[Before-and-after change records]

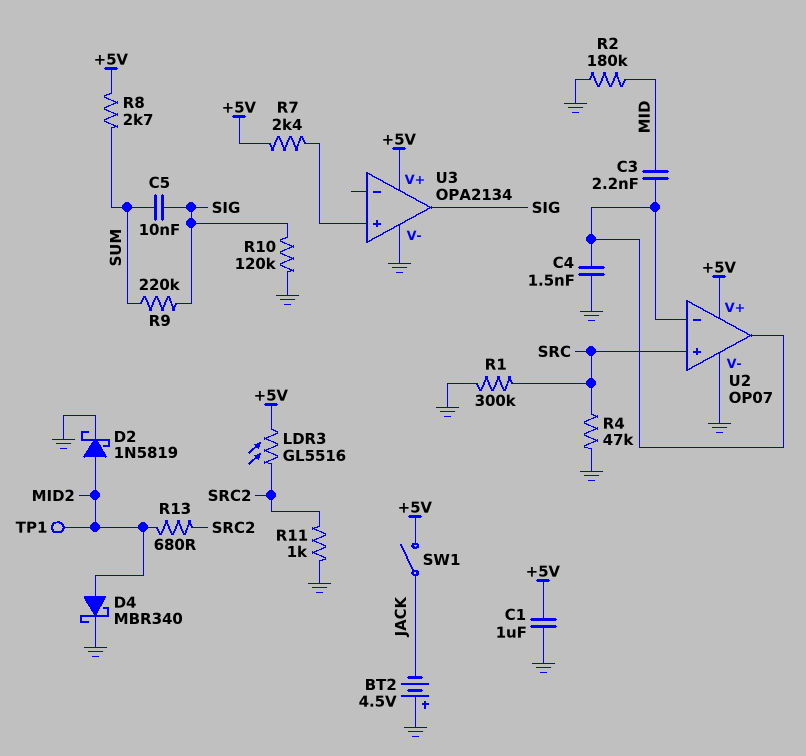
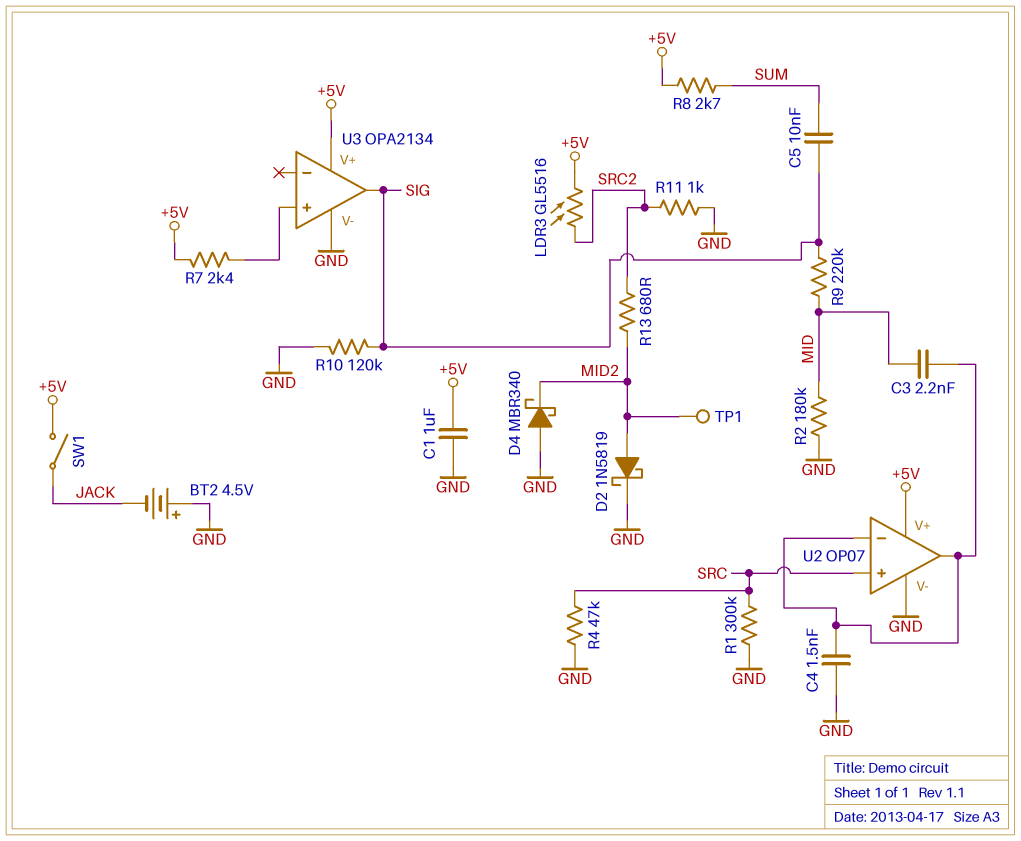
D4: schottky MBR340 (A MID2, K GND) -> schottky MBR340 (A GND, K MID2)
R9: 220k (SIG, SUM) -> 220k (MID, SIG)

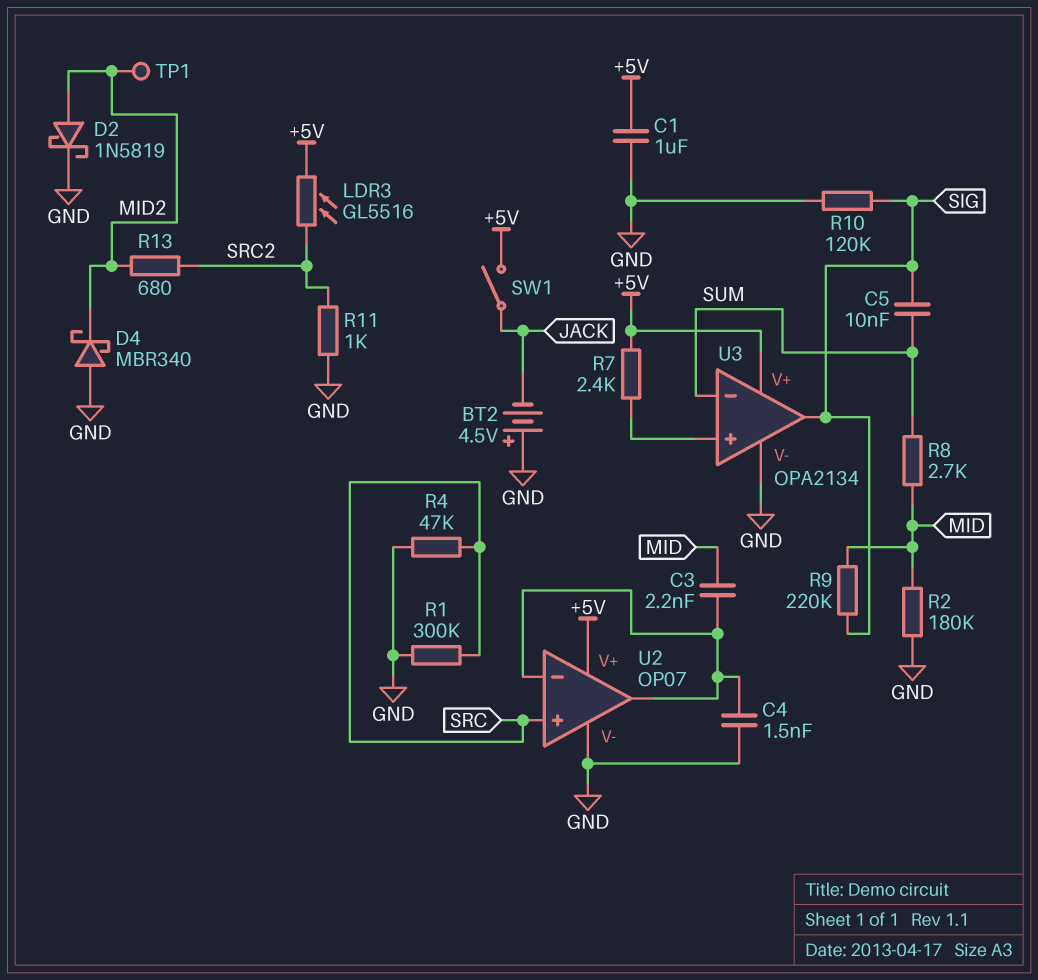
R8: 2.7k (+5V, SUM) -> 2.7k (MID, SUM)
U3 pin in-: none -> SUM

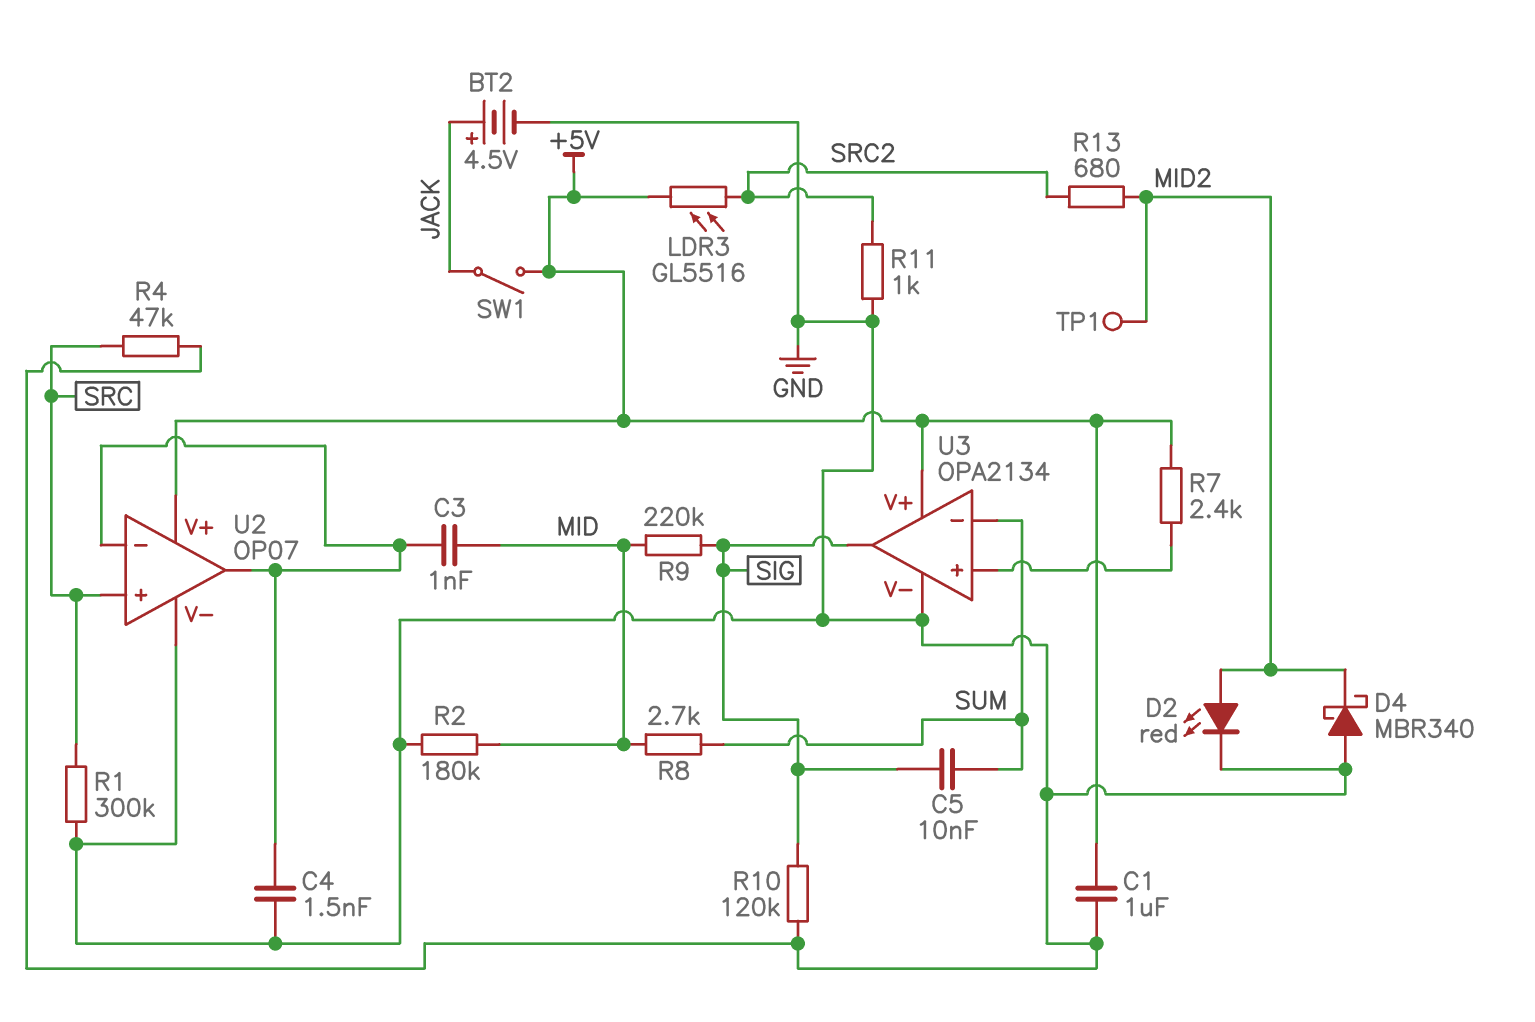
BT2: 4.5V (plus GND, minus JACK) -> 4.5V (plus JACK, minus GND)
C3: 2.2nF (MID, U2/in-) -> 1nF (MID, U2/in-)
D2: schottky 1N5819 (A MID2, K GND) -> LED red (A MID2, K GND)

What to do: Exact copy, pictures excluded: print only the lines from the line containing "R9: 220k (SIG, SUM) -> 220k (MID, SIG)" through the end of the records.

Response:
R9: 220k (SIG, SUM) -> 220k (MID, SIG)

R8: 2.7k (+5V, SUM) -> 2.7k (MID, SUM)
U3 pin in-: none -> SUM

BT2: 4.5V (plus GND, minus JACK) -> 4.5V (plus JACK, minus GND)
C3: 2.2nF (MID, U2/in-) -> 1nF (MID, U2/in-)
D2: schottky 1N5819 (A MID2, K GND) -> LED red (A MID2, K GND)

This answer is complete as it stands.